Saved data entries
-- begin --
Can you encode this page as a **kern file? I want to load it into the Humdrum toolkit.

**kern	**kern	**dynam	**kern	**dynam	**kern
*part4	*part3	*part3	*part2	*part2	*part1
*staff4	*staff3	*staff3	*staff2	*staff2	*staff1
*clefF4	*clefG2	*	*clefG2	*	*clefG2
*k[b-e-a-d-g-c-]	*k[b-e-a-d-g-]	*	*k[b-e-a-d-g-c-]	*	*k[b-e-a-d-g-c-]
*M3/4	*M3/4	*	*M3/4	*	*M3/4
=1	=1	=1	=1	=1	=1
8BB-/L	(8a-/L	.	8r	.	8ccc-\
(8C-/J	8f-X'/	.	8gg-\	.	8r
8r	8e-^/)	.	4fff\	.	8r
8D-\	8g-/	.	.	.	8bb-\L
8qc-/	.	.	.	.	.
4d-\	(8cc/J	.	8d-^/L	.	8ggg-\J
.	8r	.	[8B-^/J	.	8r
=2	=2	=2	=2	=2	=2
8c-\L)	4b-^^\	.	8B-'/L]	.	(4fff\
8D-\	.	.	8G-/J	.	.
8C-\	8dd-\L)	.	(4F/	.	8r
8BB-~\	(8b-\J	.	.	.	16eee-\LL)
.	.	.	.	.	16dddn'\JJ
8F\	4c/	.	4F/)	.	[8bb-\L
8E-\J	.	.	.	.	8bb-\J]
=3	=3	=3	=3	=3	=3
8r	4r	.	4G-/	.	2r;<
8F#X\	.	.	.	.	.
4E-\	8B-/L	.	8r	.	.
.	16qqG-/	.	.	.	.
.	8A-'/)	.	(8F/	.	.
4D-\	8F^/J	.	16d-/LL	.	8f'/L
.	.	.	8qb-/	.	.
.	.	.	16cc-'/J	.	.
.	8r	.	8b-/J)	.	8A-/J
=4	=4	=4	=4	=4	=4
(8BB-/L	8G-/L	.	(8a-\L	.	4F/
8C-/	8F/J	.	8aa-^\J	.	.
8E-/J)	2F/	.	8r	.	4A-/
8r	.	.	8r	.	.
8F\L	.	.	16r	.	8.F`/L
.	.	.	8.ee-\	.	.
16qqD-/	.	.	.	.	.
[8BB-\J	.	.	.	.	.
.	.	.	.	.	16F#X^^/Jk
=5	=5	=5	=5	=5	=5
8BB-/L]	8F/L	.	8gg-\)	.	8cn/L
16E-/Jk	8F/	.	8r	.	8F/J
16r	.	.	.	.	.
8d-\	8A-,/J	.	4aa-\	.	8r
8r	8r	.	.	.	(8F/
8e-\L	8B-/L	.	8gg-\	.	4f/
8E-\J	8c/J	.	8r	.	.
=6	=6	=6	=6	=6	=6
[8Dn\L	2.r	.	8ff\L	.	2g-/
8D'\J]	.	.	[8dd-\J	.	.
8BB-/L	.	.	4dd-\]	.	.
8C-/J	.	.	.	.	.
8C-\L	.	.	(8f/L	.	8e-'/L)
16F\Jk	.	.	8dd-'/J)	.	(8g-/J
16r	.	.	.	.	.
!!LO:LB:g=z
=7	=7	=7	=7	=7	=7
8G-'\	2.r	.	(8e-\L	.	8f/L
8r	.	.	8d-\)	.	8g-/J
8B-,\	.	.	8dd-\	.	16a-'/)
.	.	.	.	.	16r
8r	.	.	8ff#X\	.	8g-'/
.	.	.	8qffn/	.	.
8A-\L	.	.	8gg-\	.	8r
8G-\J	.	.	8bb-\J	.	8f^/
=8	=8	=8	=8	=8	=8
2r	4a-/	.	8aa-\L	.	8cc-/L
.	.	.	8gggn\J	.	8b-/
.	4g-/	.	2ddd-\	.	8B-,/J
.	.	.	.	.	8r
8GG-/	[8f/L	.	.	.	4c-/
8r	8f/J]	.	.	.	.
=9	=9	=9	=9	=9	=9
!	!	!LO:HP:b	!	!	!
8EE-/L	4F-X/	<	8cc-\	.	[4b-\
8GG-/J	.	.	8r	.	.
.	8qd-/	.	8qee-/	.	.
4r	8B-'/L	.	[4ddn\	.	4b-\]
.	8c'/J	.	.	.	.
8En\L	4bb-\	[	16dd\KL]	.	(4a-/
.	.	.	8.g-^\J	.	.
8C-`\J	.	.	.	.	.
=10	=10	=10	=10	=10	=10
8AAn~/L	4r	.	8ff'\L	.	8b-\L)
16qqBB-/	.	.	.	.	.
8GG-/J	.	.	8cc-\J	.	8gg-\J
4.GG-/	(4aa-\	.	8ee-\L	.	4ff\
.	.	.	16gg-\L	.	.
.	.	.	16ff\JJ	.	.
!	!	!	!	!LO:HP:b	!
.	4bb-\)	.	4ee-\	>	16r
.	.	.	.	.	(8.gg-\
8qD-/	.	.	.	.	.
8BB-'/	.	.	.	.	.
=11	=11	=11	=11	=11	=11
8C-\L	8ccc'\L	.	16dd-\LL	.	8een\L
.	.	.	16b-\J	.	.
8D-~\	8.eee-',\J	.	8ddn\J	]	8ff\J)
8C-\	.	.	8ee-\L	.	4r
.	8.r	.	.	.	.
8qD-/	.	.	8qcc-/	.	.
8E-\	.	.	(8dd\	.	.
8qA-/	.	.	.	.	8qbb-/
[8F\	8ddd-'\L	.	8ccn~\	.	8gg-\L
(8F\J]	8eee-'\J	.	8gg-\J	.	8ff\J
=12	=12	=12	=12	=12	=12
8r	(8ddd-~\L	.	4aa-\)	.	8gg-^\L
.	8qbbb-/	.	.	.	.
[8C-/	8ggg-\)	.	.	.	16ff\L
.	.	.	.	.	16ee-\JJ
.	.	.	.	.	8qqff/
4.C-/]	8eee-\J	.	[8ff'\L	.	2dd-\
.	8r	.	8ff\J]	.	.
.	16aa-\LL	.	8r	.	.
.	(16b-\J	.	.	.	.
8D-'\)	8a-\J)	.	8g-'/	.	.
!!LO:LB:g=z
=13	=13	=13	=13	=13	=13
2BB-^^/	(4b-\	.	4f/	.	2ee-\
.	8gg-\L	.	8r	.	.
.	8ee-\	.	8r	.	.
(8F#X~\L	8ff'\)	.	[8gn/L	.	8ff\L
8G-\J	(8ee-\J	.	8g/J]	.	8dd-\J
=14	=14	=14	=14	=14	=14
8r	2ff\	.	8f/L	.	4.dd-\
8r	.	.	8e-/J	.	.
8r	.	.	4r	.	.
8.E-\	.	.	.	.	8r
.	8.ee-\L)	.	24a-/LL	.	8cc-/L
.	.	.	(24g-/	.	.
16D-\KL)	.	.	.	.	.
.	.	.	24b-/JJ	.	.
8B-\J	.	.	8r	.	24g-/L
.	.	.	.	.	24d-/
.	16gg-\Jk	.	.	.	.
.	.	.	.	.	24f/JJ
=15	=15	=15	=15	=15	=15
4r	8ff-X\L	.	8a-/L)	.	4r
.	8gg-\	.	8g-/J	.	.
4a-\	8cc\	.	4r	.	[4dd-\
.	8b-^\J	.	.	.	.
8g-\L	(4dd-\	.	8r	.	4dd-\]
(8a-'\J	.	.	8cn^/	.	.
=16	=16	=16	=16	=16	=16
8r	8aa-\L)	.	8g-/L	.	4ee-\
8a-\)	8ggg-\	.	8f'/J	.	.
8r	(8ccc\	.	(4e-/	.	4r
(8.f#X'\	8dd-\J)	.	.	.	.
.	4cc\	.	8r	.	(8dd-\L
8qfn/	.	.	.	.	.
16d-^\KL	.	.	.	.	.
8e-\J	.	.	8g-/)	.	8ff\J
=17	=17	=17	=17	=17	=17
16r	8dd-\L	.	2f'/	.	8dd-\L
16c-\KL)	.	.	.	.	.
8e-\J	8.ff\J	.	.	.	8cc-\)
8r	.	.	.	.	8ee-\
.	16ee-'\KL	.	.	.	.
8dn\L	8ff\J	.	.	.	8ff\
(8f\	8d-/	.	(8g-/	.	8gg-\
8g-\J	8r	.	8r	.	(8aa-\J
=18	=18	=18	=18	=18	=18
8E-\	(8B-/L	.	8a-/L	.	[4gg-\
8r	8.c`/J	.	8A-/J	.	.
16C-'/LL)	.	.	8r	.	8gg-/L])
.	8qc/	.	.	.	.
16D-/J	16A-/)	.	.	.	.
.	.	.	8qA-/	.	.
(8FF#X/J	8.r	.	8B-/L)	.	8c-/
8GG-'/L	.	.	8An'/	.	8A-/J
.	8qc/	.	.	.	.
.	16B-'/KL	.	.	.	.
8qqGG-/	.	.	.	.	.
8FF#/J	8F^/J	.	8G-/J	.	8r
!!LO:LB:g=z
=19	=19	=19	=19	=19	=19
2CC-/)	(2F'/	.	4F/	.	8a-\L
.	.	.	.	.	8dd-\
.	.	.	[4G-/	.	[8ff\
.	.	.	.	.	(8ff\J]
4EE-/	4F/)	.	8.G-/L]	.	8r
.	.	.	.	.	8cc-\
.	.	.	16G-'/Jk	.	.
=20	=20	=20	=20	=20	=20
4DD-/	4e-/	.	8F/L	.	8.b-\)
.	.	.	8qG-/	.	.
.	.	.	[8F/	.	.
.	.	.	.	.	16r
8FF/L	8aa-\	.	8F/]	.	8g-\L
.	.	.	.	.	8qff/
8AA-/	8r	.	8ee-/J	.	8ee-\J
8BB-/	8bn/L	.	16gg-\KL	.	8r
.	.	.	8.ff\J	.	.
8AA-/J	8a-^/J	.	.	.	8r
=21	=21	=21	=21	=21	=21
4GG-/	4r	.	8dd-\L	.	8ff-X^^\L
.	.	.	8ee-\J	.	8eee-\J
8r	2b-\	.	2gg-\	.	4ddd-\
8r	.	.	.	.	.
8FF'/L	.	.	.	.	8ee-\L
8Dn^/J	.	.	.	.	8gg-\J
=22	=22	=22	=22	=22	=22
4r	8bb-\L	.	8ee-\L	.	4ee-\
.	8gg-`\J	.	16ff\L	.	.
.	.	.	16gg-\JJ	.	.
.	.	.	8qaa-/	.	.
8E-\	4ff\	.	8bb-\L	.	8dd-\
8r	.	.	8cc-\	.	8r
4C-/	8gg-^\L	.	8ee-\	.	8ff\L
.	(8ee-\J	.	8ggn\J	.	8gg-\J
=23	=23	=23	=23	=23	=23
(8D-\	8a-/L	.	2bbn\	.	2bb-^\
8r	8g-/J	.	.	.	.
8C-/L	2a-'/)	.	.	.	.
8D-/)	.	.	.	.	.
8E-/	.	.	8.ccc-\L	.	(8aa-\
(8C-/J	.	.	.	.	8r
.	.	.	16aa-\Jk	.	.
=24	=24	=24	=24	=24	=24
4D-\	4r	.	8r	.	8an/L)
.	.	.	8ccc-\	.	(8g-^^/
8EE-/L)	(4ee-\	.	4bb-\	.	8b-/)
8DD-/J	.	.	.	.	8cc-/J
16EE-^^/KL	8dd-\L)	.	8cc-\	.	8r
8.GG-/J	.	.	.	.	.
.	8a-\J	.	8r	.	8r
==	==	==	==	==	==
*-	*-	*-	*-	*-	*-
-- end --
## Required work:
Identify each line in the records above that contains the string "kern", with case counting, and copy every such line in full.

## Task answer:
Can you encode this page as a **kern file? I want to load it into the Humdrum toolkit.
**kern	**kern	**dynam	**kern	**dynam	**kern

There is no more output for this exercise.